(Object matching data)
● ● ● ●

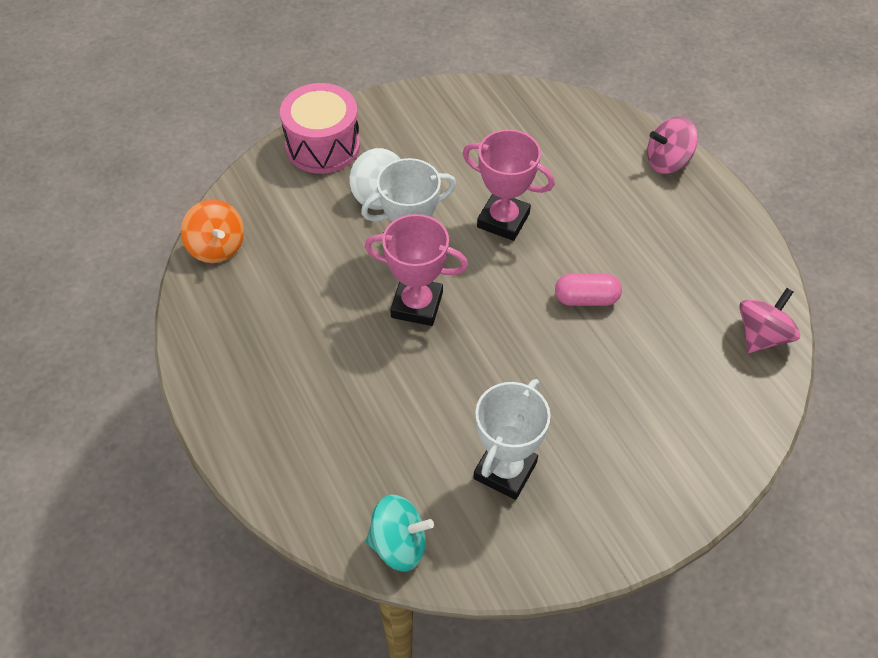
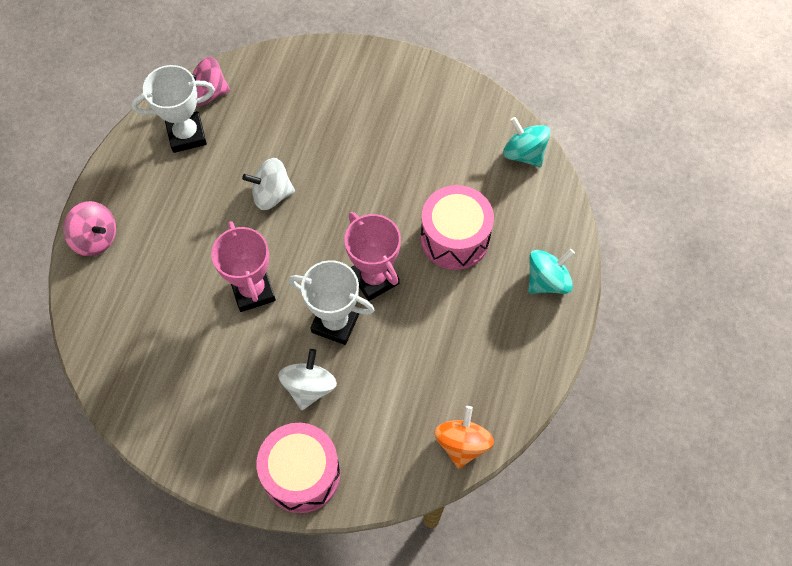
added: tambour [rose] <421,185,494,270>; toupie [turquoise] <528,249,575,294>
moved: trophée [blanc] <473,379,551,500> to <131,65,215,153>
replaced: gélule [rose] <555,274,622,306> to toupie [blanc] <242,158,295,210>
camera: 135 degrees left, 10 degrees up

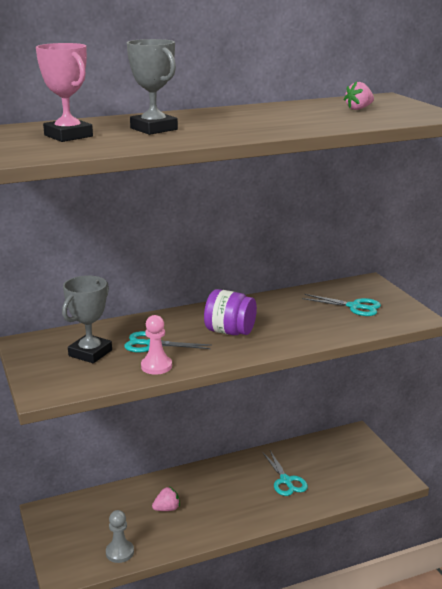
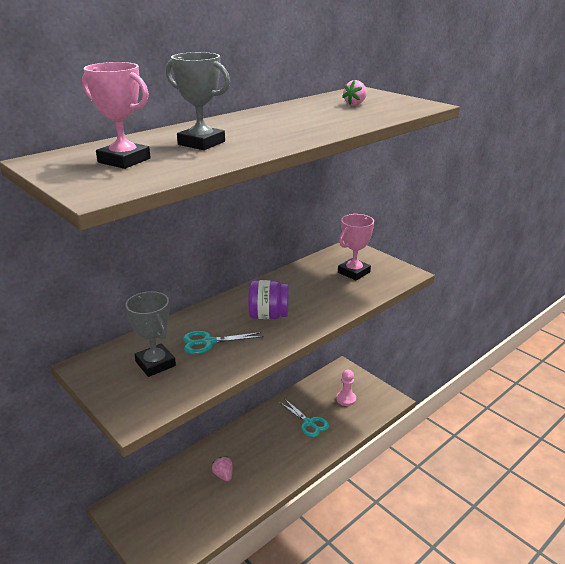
removed: pion [gris] <106,510,134,563>
moved: pion [rose] <141,315,172,375> to <336,370,356,406>
replaced: ciseaux [turquoise] <302,294,381,316> to trophée [rose] <338,214,374,281>
turned: trophée [gris] <62,276,112,363> = <125,291,176,377> 45 degrees counterclockwise; fraise [rose] <152,487,180,511> = <212,456,232,481> 75 degrees counterclockwise
camera: 20 degrees left, 5 degrees up

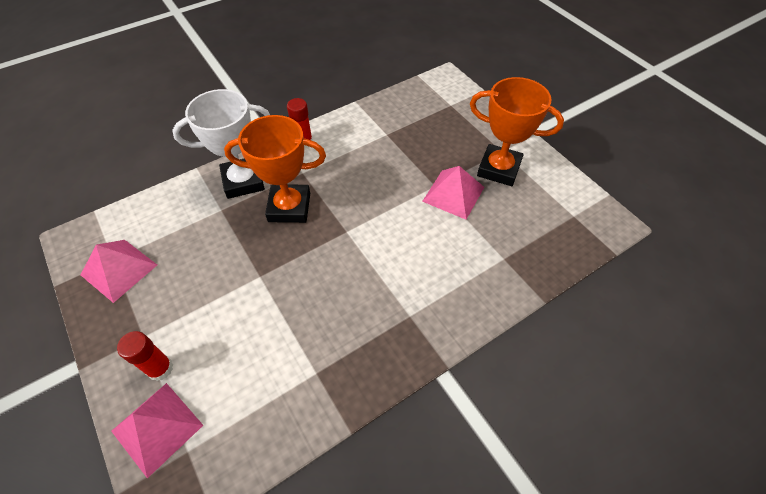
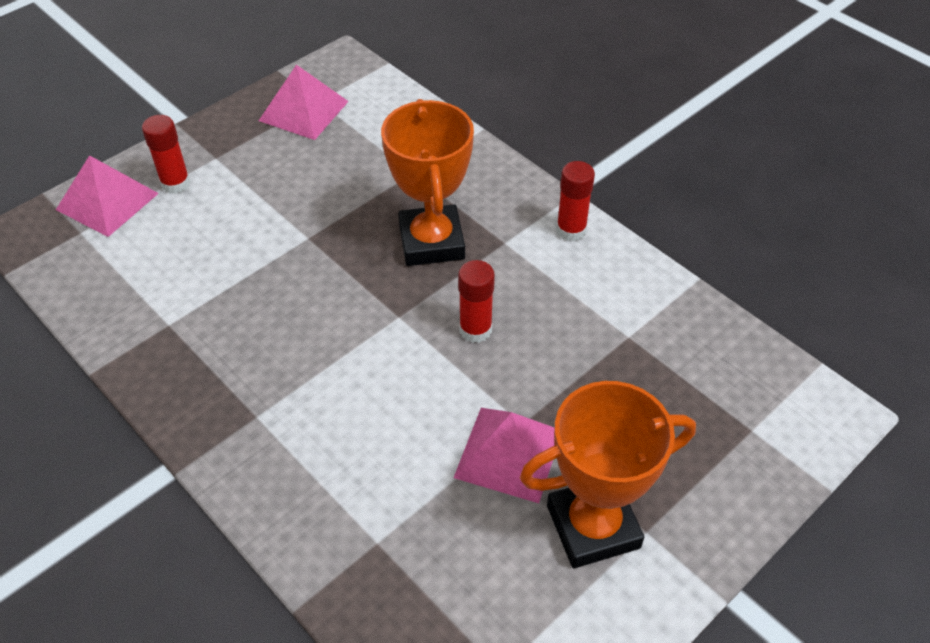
removed: trophée [blanc] <172,89,270,199>
added: bâton de colle [rouge] <458,260,495,343>
turned: trophée [orange] <470,77,564,186> = <520,381,696,568> 60 degrees clockwise
camera: 80 degrees right, 5 degrees down

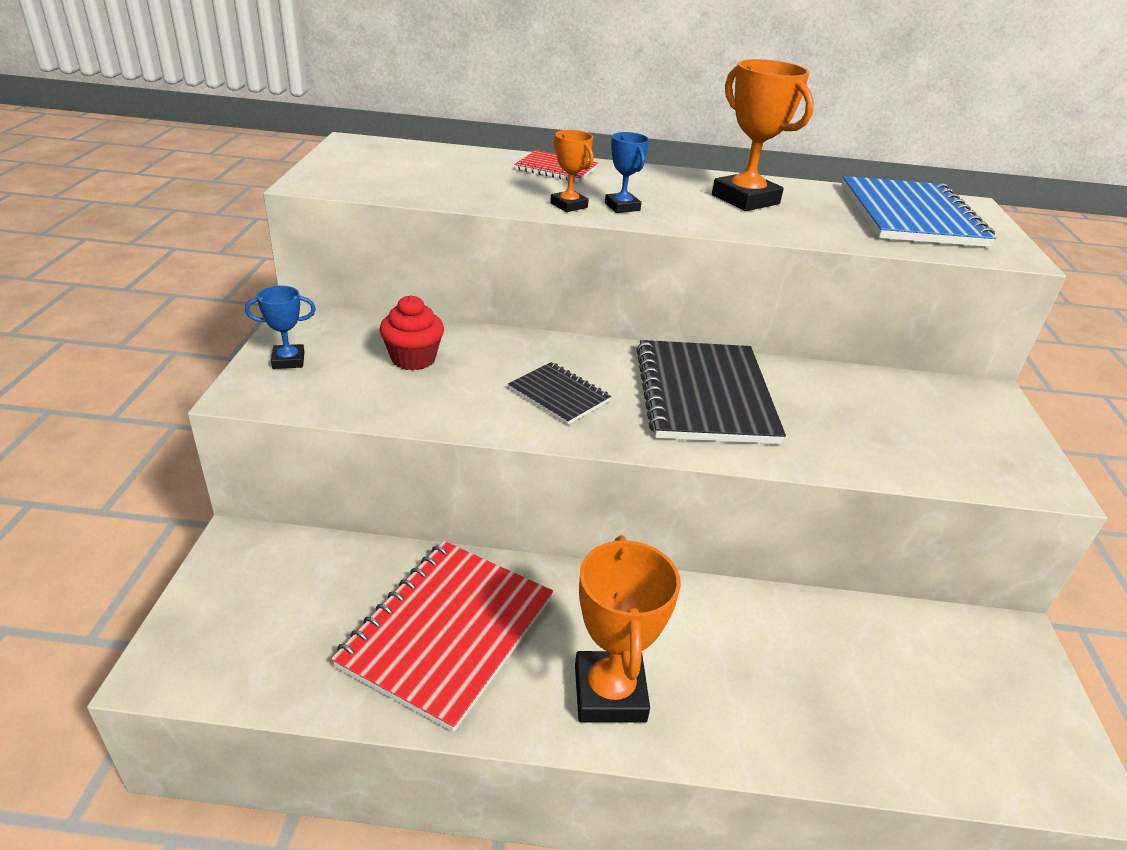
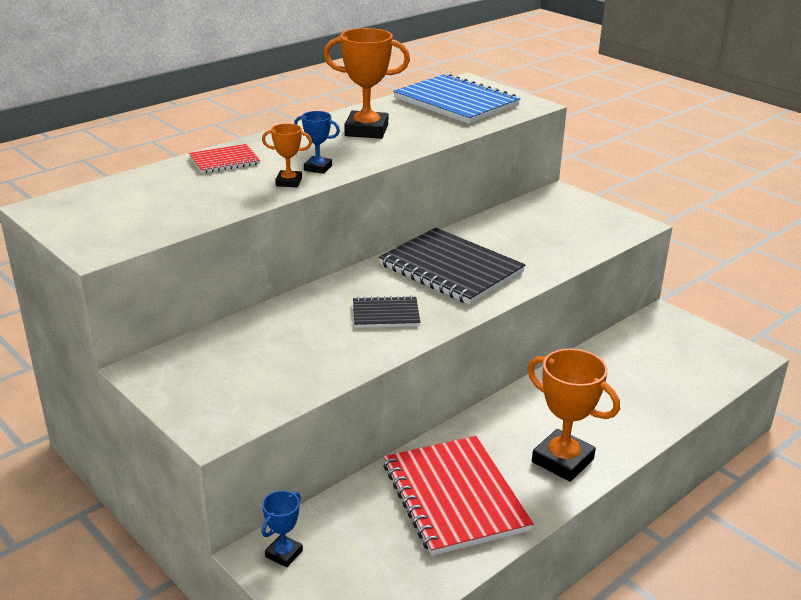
removed: muffin [rouge] <380,295,444,371>
moved: trophée [bleu] <245,286,316,369> to <262,491,303,568>
camera: 45 degrees left, 5 degrees down

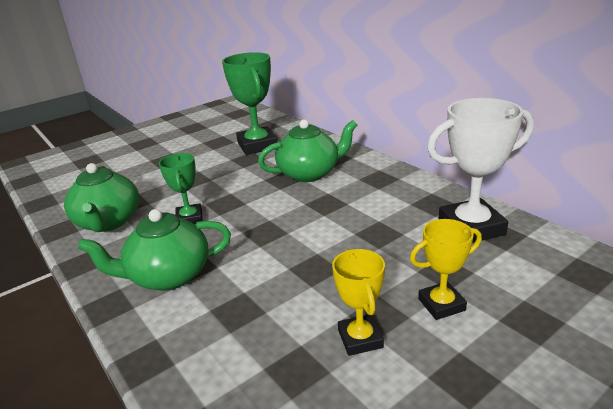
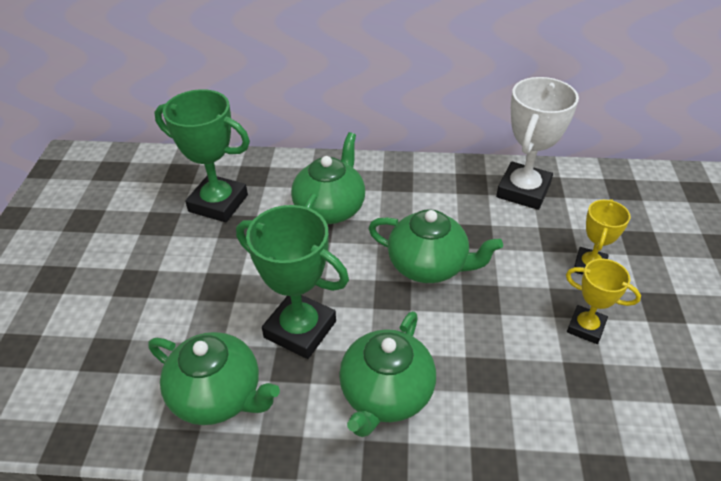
added: théière [vert] <368,209,503,283>
resized: trophée [vert] <159,153,203,224> = <236,205,349,359> x1.72
camera: 50 degrees left, 15 degrees up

● ● ● ●

_Task statement:_ With pictures left out, repeat exactly the lines from the line bearing "moved: trophée [bleu]" through the final line of the records above.

_Exercise output:_
moved: trophée [bleu] <245,286,316,369> to <262,491,303,568>
camera: 45 degrees left, 5 degrees down

added: théière [vert] <368,209,503,283>
resized: trophée [vert] <159,153,203,224> = <236,205,349,359> x1.72
camera: 50 degrees left, 15 degrees up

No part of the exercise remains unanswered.